** begin Listed records **

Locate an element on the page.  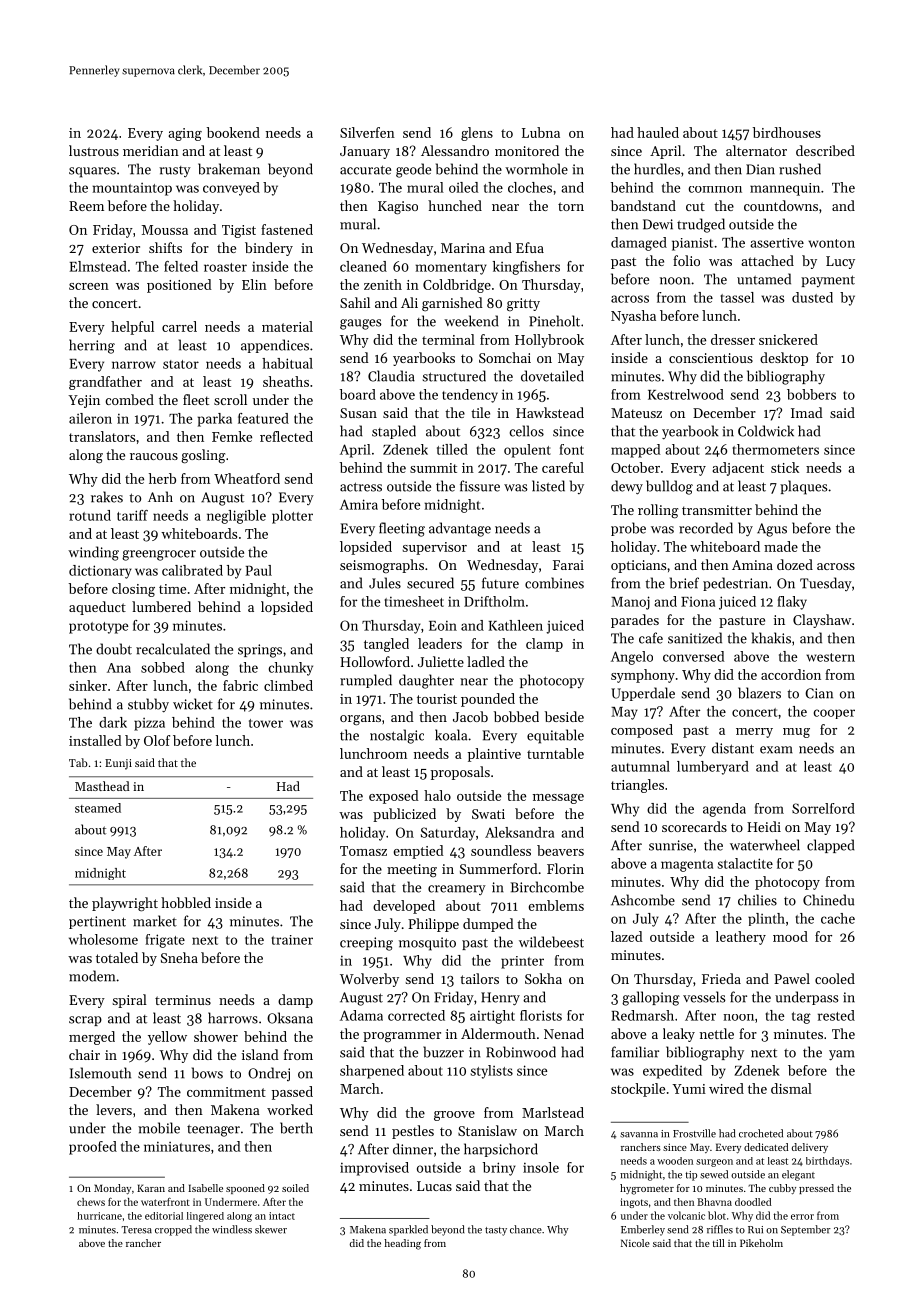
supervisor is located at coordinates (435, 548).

** end Listed records **
** begin Listed records **

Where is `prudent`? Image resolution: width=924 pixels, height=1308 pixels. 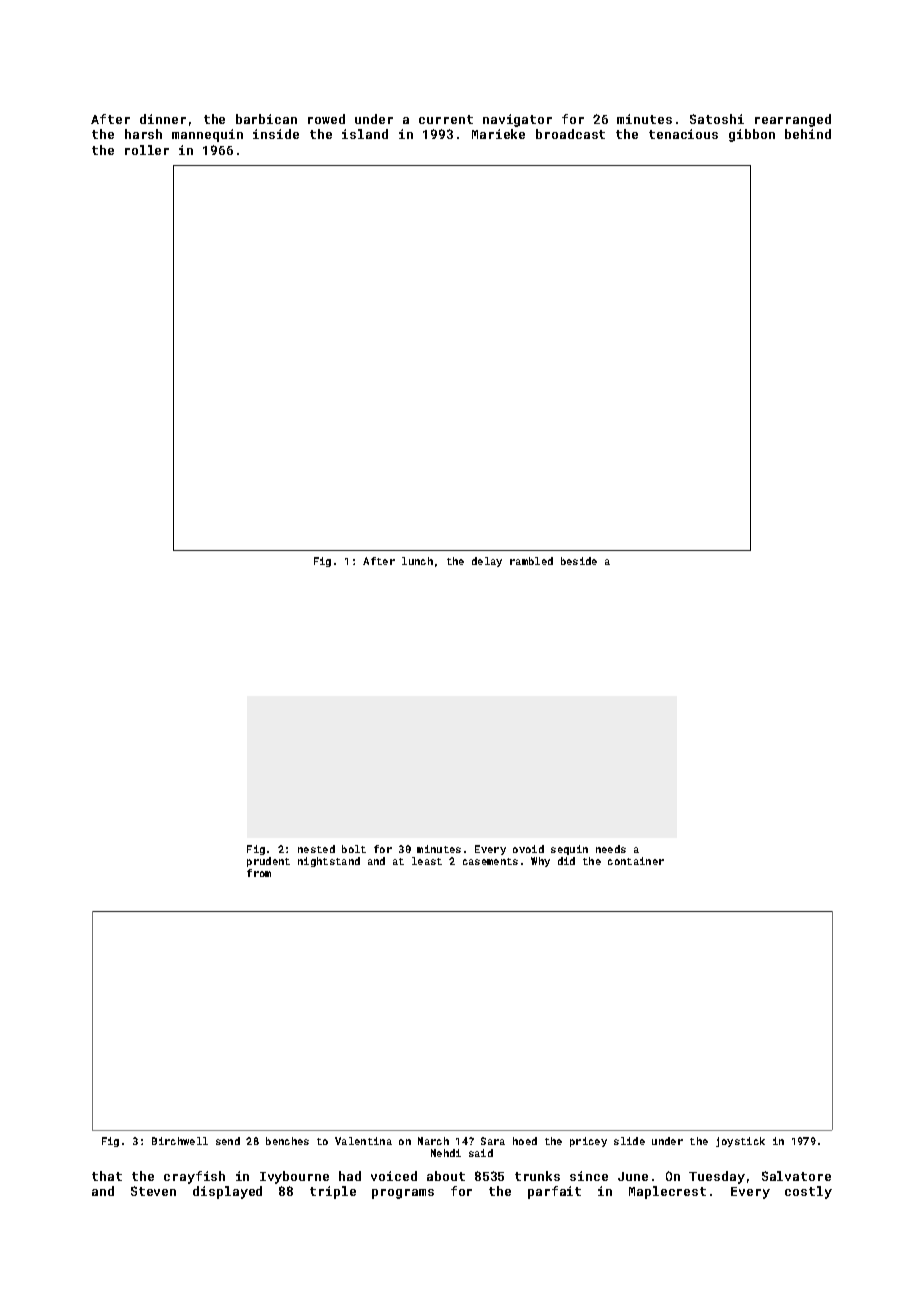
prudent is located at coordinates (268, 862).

** end Listed records **
** begin Listed records **

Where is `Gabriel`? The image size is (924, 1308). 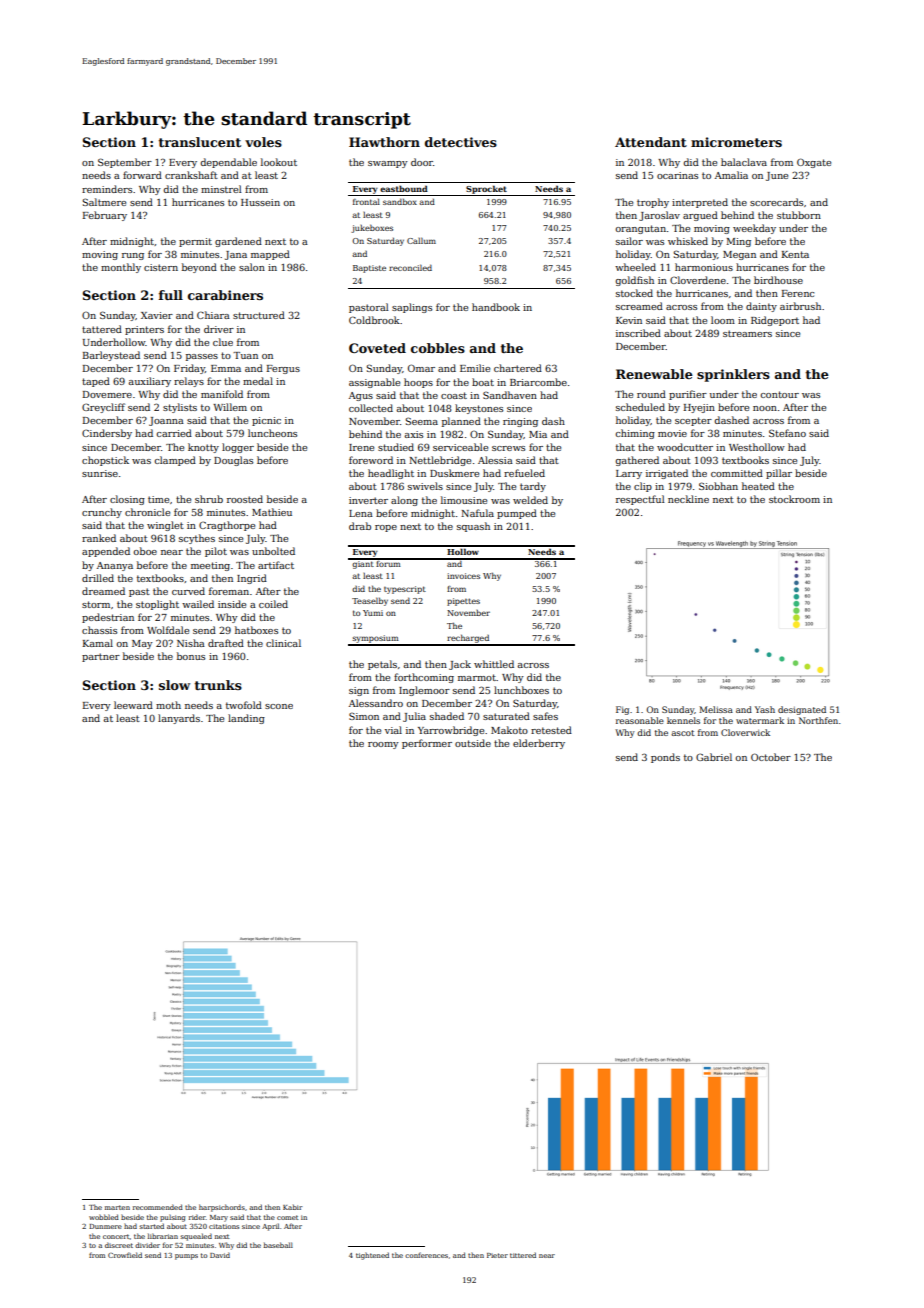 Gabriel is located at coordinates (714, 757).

** end Listed records **

Transcribe the lines between the one containing "pixels, height=1308 pixels." and the one containing "prudent is located at coordinates (268, 862).", inclusive, leaving out the pictures.

» **Exercise solution**:
Where is `prudent`? Image resolution: width=924 pixels, height=1308 pixels. 
prudent is located at coordinates (268, 862).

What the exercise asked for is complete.